## Task statement:
Reproduce each line from the records that holds "none".

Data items
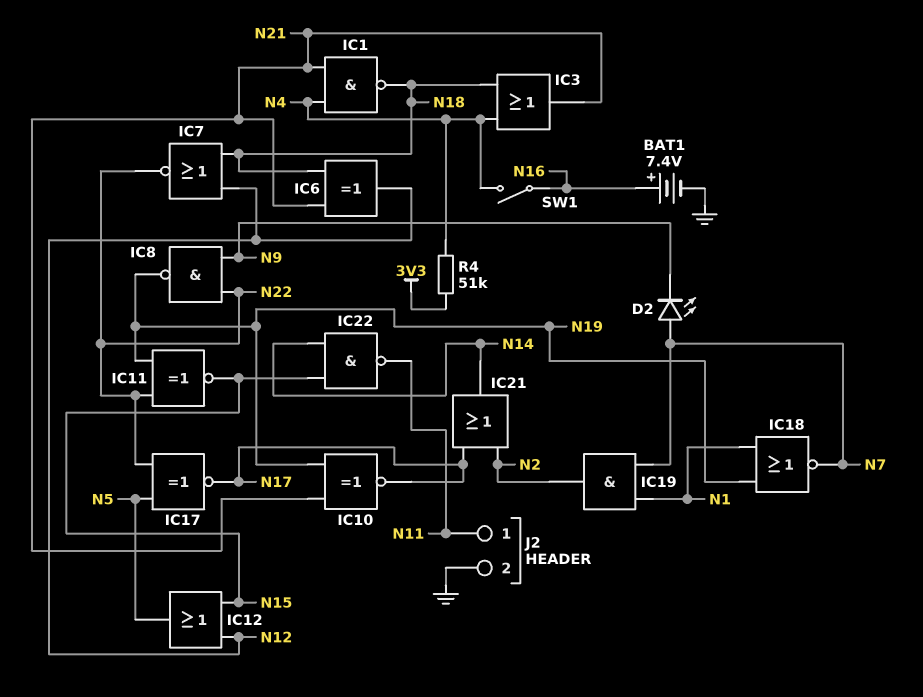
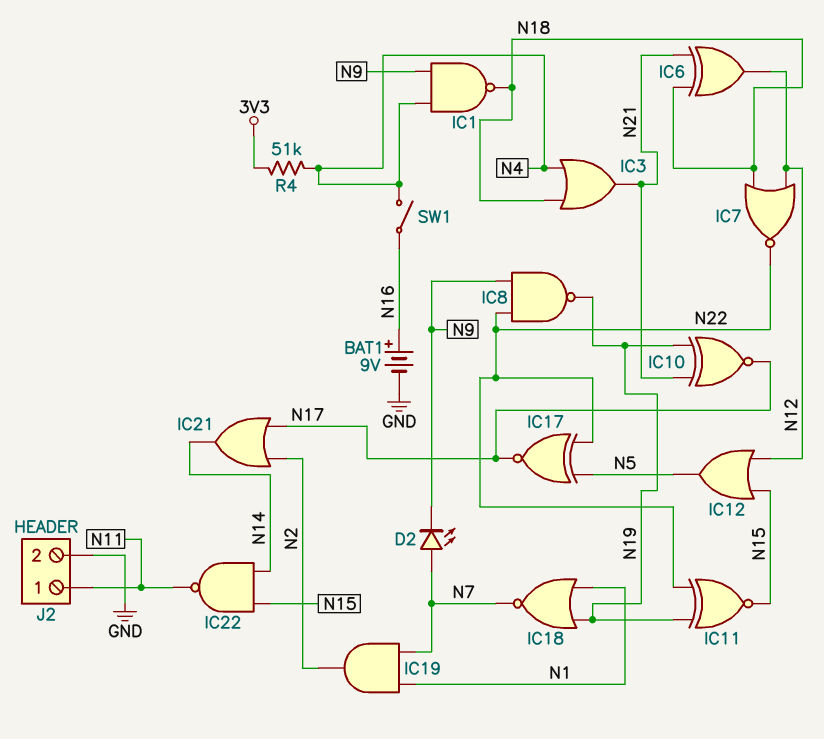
BAT1: 7.4V (plus N16, minus GND) -> 9V (plus N16, minus GND)
IC1: NAND (in N4, in N21, out N18) -> NAND (in N4, in N9, out N18)

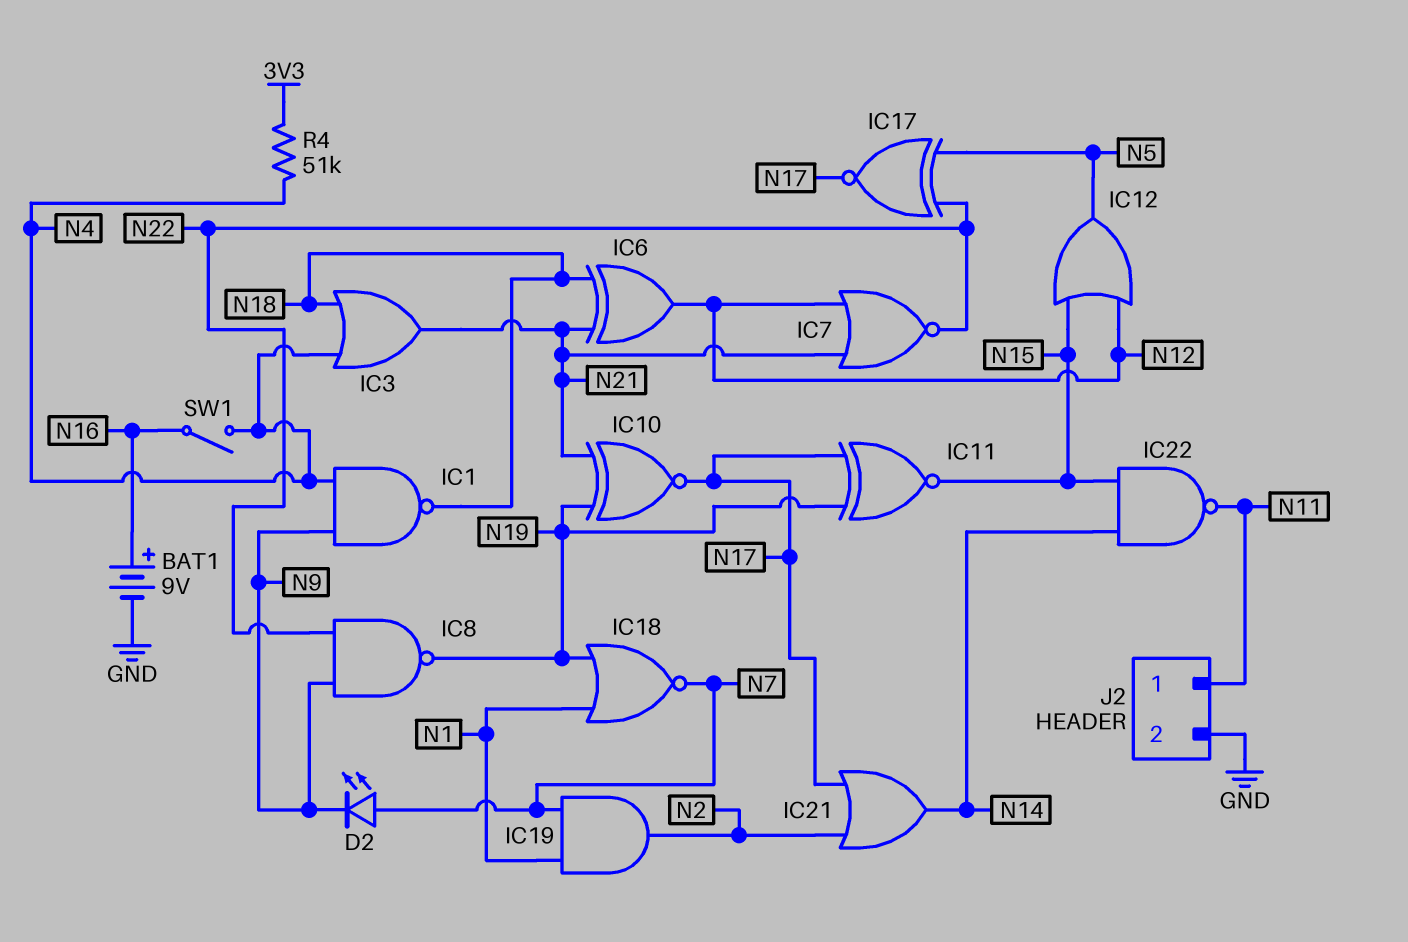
IC7: NOR (in N12, in N18, out N22) -> NOR (in N12, in N21, out N22)
IC11: XNOR (in N19, in N22, out N15) -> XNOR (in N17, in N19, out N15)

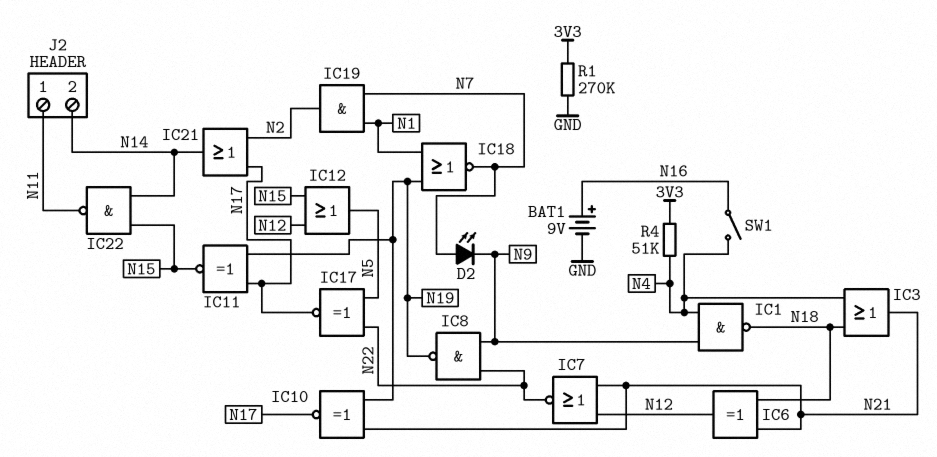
J2 pin 2: GND -> N14
R1: none -> 270k (3V3, GND)

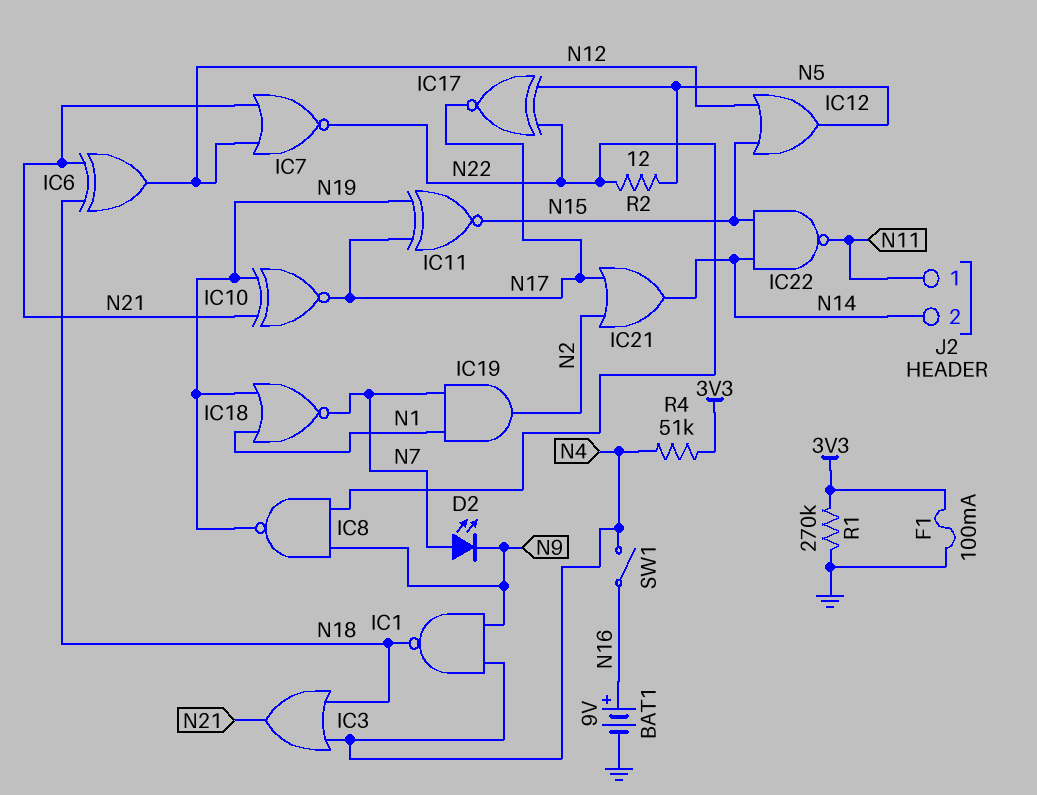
F1: none -> 100mA (3V3, GND)
R2: none -> 12 (N5, N22)

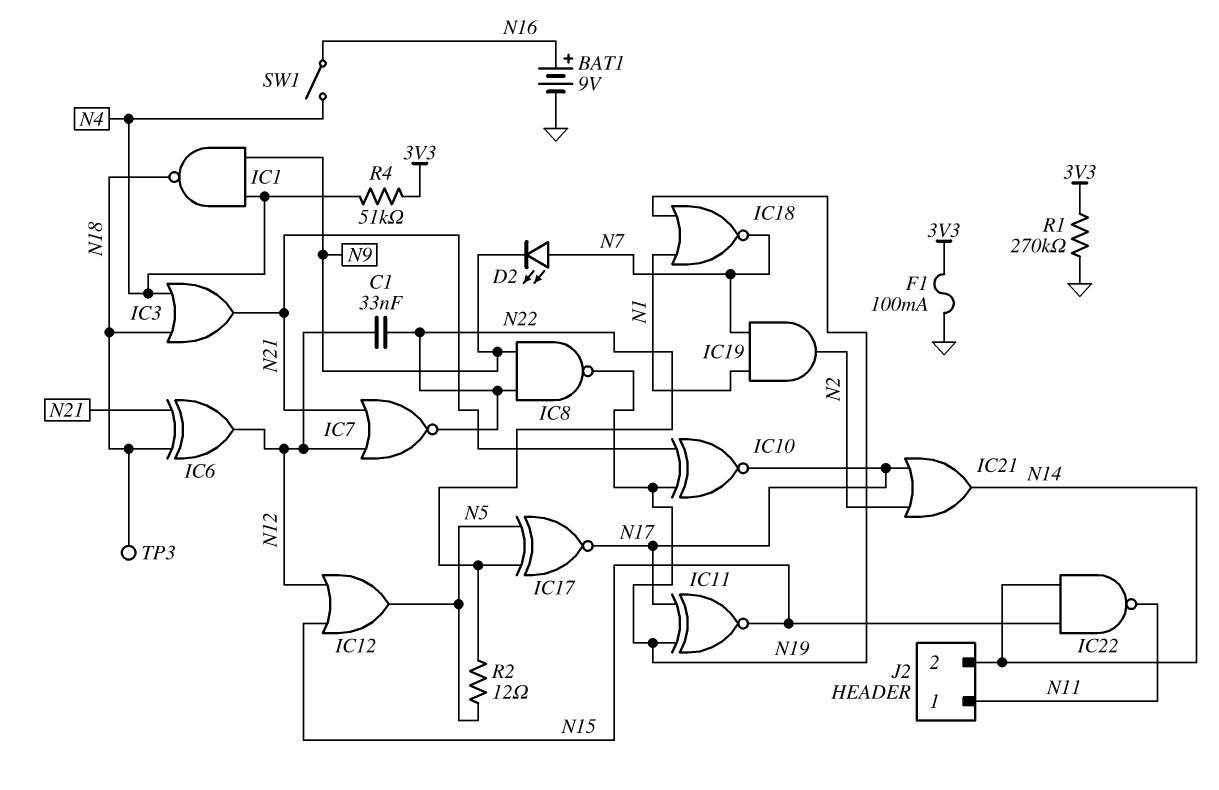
C1: none -> 33nF (N12, N22)
TP3: none -> test point (N18)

## Written solution:
R1: none -> 270k (3V3, GND)
F1: none -> 100mA (3V3, GND)
R2: none -> 12 (N5, N22)
C1: none -> 33nF (N12, N22)
TP3: none -> test point (N18)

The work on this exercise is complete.